When you copy the records that follow, please keep every word exactly as it is and leave out the pictures.
___ Material for the task
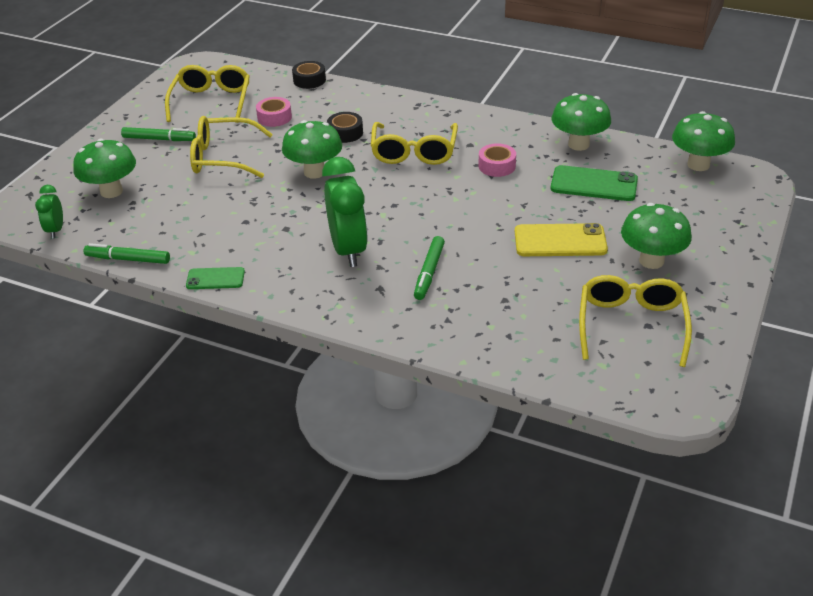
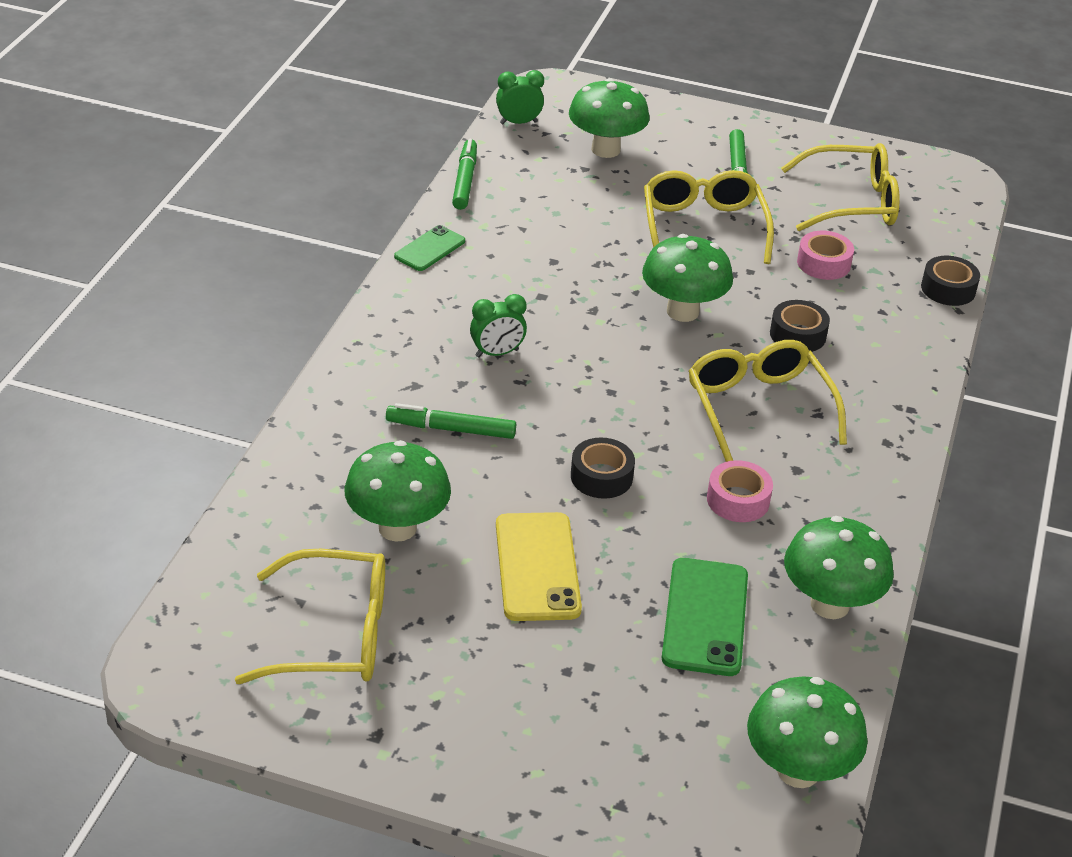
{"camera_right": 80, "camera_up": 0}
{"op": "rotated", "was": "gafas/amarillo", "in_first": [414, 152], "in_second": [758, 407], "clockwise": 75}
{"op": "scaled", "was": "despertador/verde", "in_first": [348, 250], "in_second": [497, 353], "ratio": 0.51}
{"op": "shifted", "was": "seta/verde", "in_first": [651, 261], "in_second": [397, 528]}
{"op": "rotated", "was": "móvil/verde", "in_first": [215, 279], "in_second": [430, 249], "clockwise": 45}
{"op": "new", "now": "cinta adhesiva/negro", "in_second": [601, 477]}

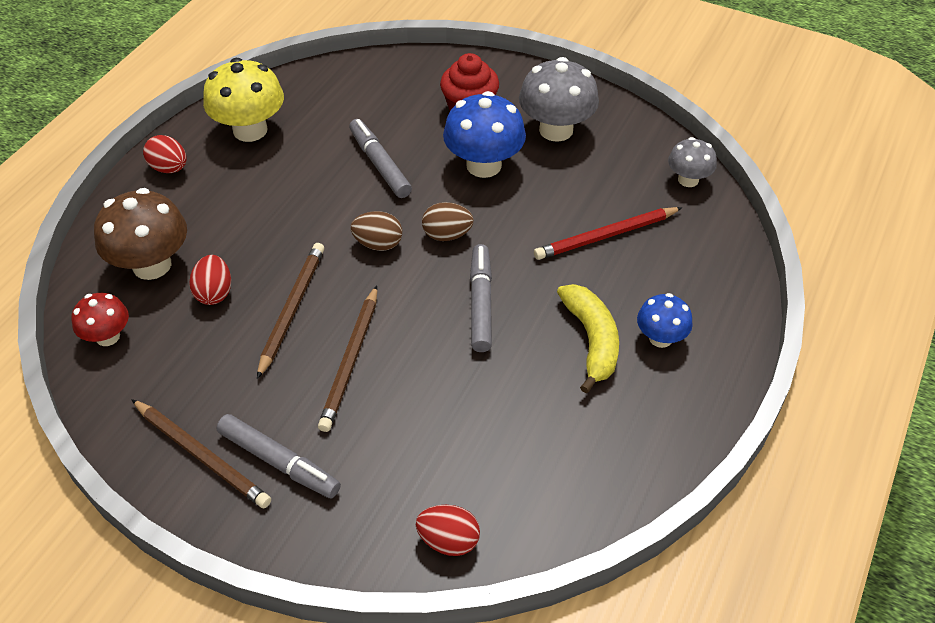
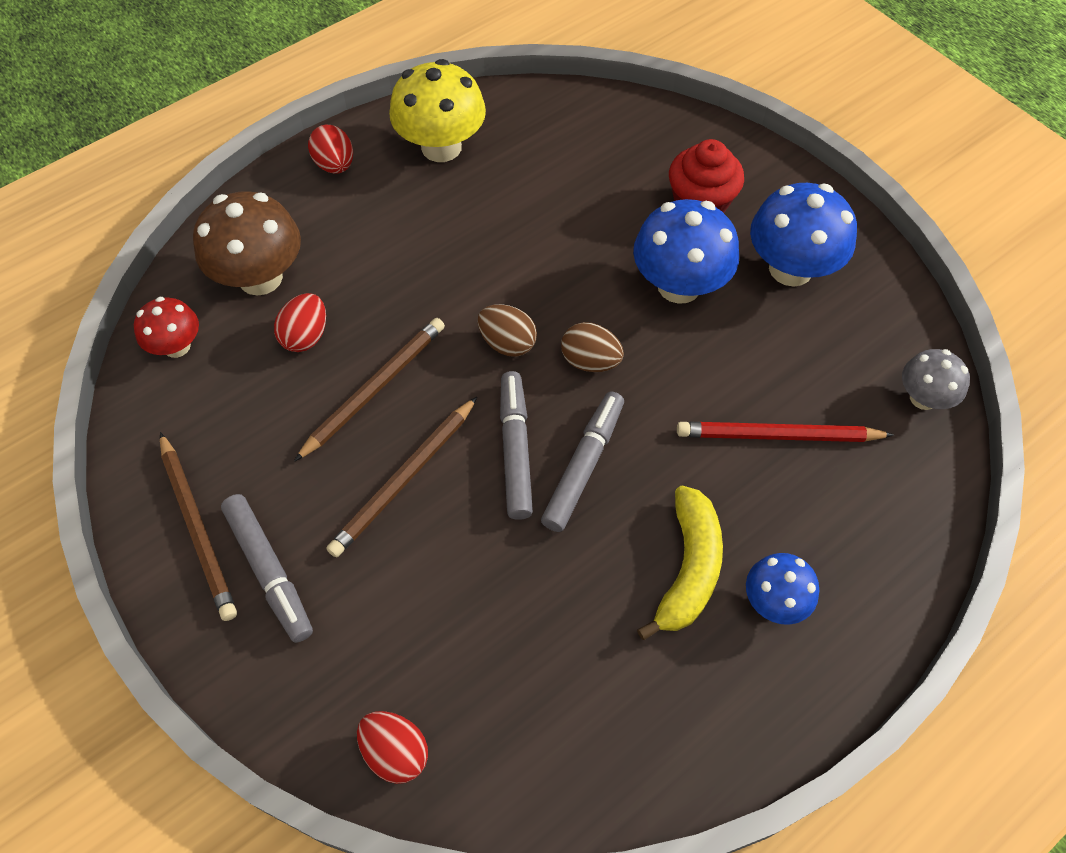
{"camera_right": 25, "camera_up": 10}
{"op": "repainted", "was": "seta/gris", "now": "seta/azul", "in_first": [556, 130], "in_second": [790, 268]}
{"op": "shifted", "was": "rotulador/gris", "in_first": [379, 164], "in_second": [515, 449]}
______
Response below:
{"camera_right": 80, "camera_up": 0}
{"op": "rotated", "was": "gafas/amarillo", "in_first": [414, 152], "in_second": [758, 407], "clockwise": 75}
{"op": "scaled", "was": "despertador/verde", "in_first": [348, 250], "in_second": [497, 353], "ratio": 0.51}
{"op": "shifted", "was": "seta/verde", "in_first": [651, 261], "in_second": [397, 528]}
{"op": "rotated", "was": "móvil/verde", "in_first": [215, 279], "in_second": [430, 249], "clockwise": 45}
{"op": "new", "now": "cinta adhesiva/negro", "in_second": [601, 477]}

{"camera_right": 25, "camera_up": 10}
{"op": "repainted", "was": "seta/gris", "now": "seta/azul", "in_first": [556, 130], "in_second": [790, 268]}
{"op": "shifted", "was": "rotulador/gris", "in_first": [379, 164], "in_second": [515, 449]}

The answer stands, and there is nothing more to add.